Material supplied:
# # # # # # #

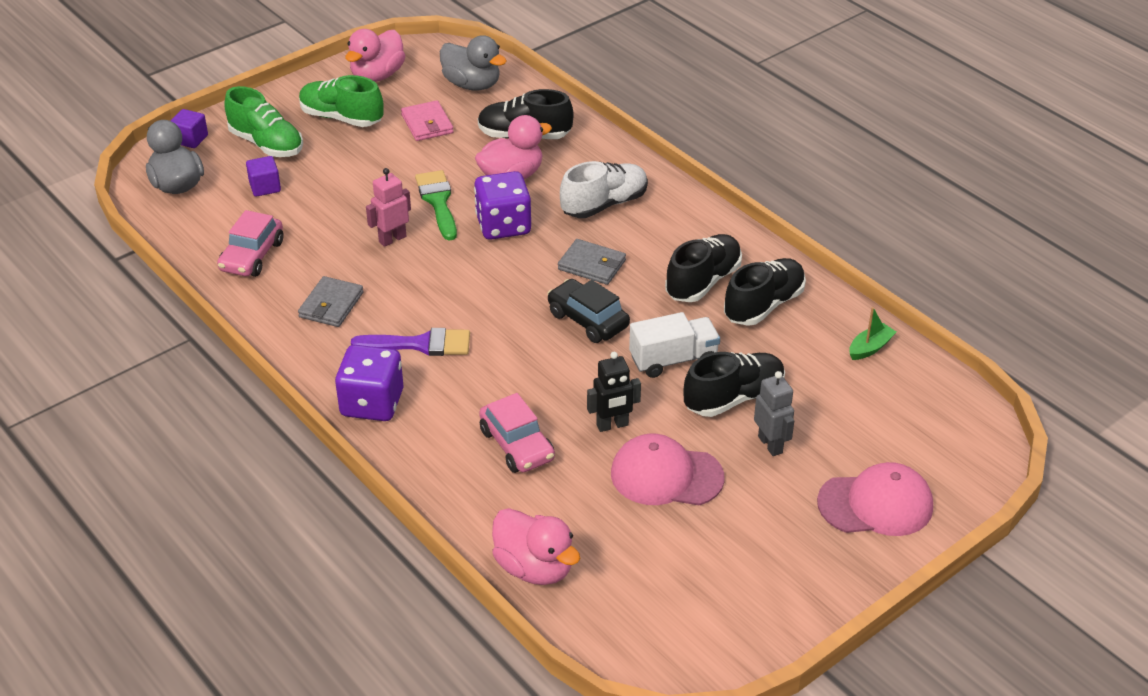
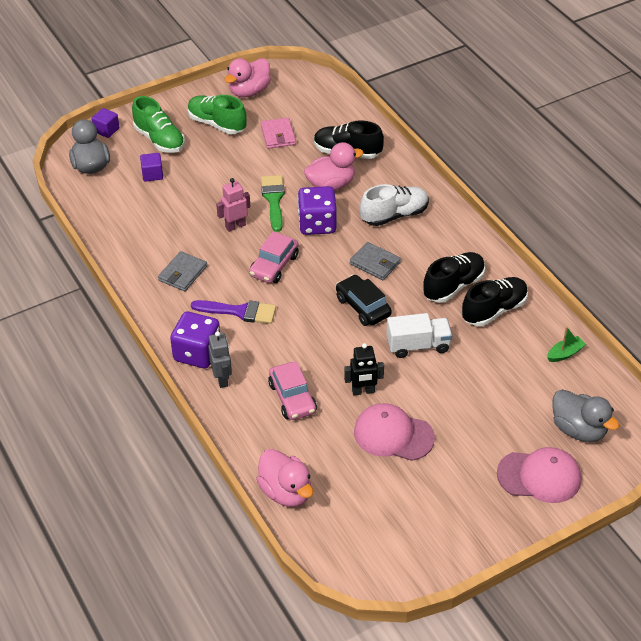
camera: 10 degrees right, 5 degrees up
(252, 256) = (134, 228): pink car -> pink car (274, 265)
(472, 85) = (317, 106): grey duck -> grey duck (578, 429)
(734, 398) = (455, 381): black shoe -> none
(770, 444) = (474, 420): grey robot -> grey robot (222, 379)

# # # # # # #

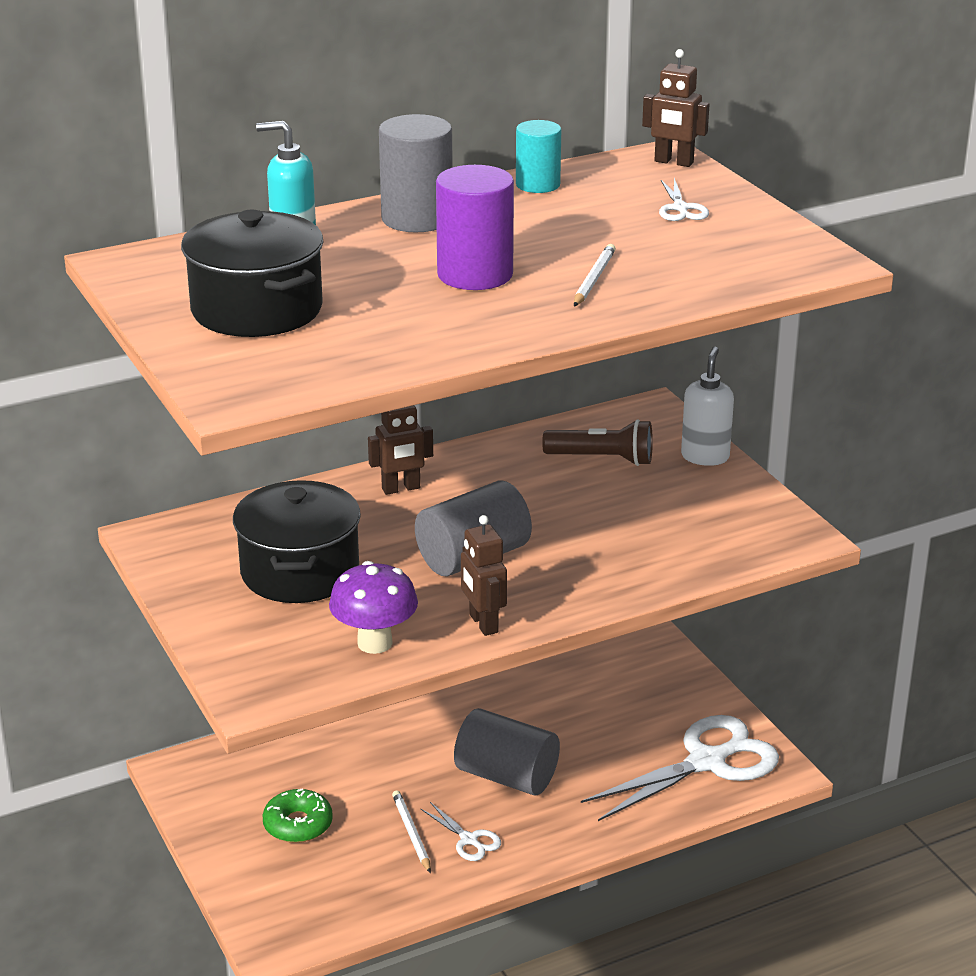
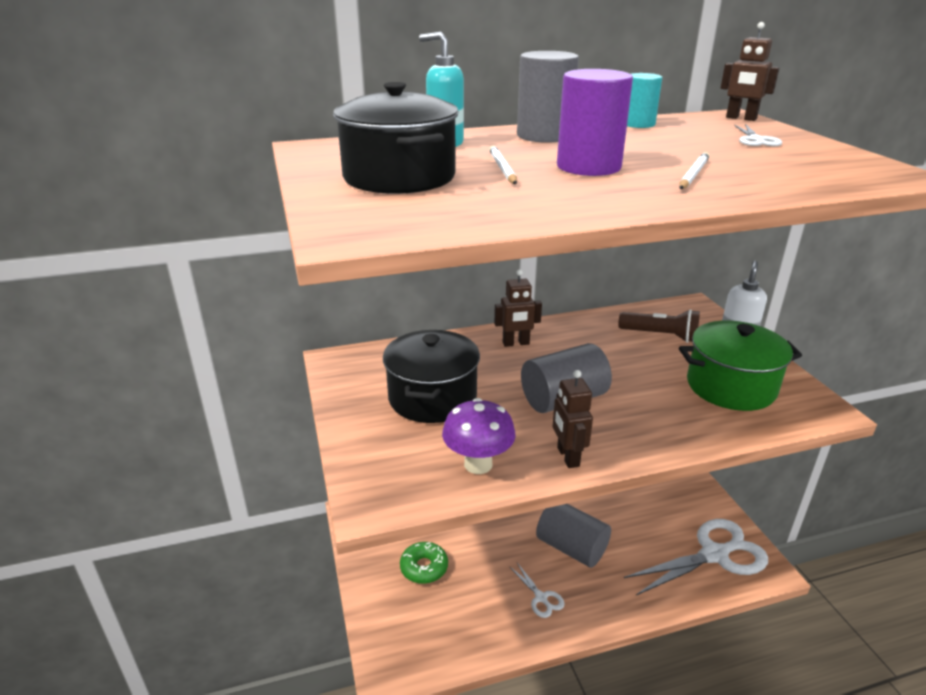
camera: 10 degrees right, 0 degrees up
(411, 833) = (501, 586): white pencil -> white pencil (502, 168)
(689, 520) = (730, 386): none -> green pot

# # # # # # #

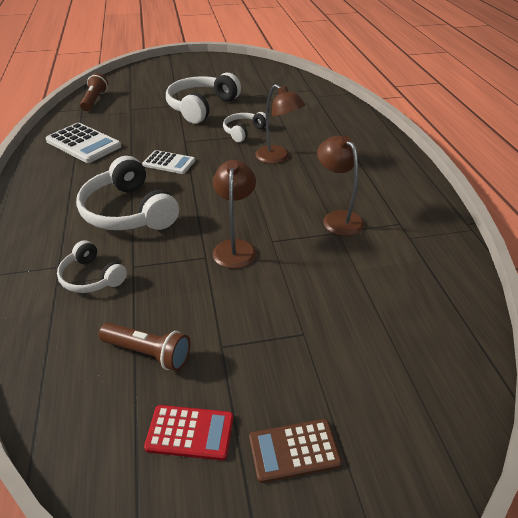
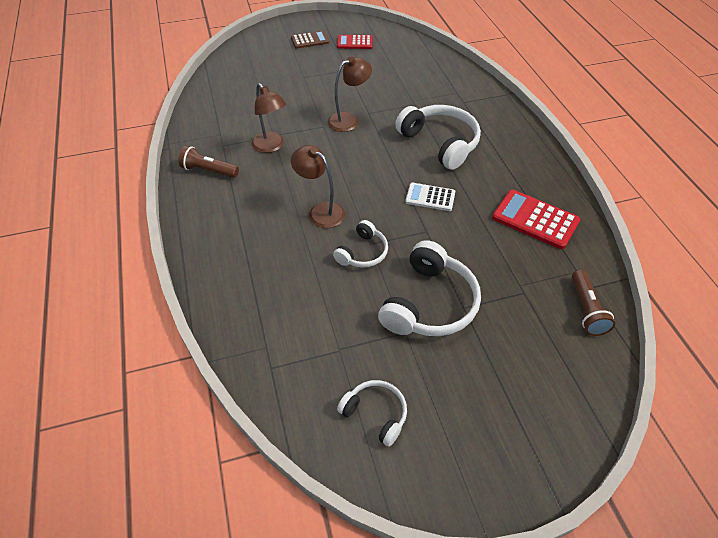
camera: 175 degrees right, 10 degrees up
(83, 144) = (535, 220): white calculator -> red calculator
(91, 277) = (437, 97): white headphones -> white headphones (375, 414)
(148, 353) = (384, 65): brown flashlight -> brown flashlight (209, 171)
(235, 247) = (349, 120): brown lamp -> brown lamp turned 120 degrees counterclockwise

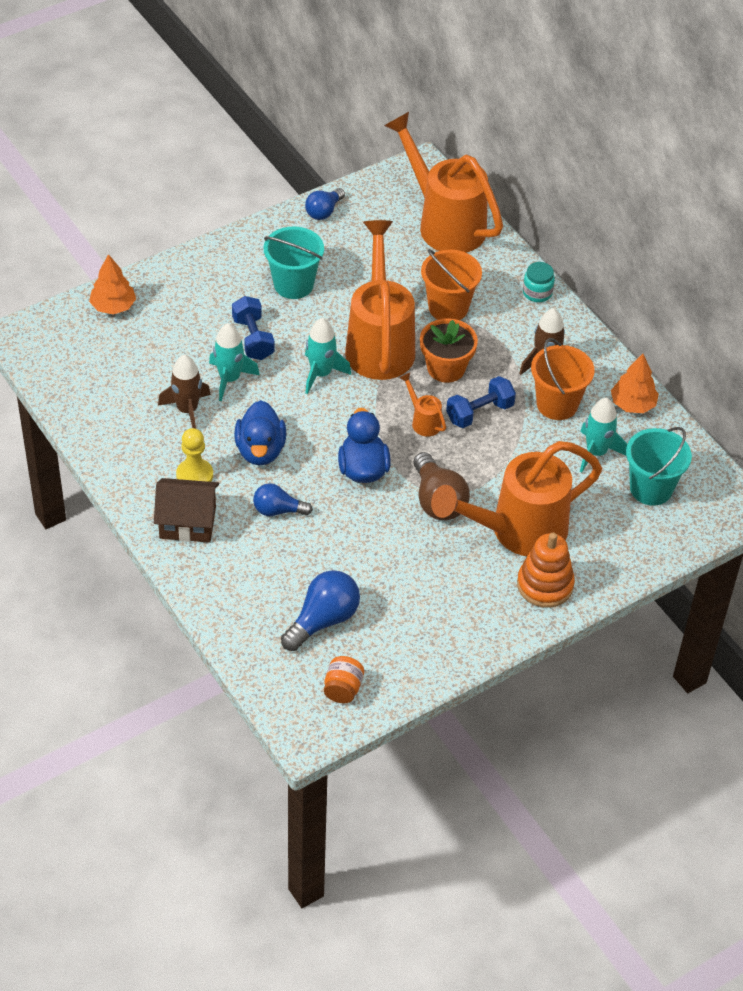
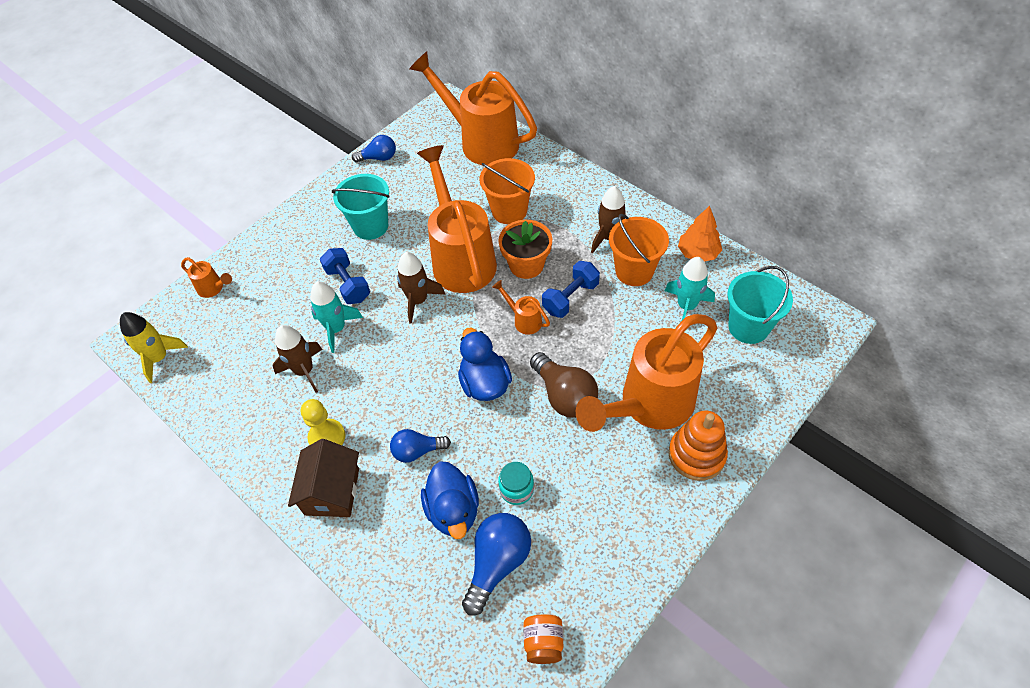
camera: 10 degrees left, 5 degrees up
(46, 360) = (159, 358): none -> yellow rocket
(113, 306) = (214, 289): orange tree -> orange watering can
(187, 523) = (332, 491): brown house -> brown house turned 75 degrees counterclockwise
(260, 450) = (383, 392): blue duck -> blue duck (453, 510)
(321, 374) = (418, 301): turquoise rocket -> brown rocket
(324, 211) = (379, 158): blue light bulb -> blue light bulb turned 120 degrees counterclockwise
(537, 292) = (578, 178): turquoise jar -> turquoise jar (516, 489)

# # # # # # #

What is being asked:
When you reach the line holding "(472, 85) = (317, 106): grey" in the records above, begin reproducing exactly, stop after the line holding "(770, 444) = (474, 420): grey", and output nothing else.

Written reply:
(472, 85) = (317, 106): grey duck -> grey duck (578, 429)
(734, 398) = (455, 381): black shoe -> none
(770, 444) = (474, 420): grey robot -> grey robot (222, 379)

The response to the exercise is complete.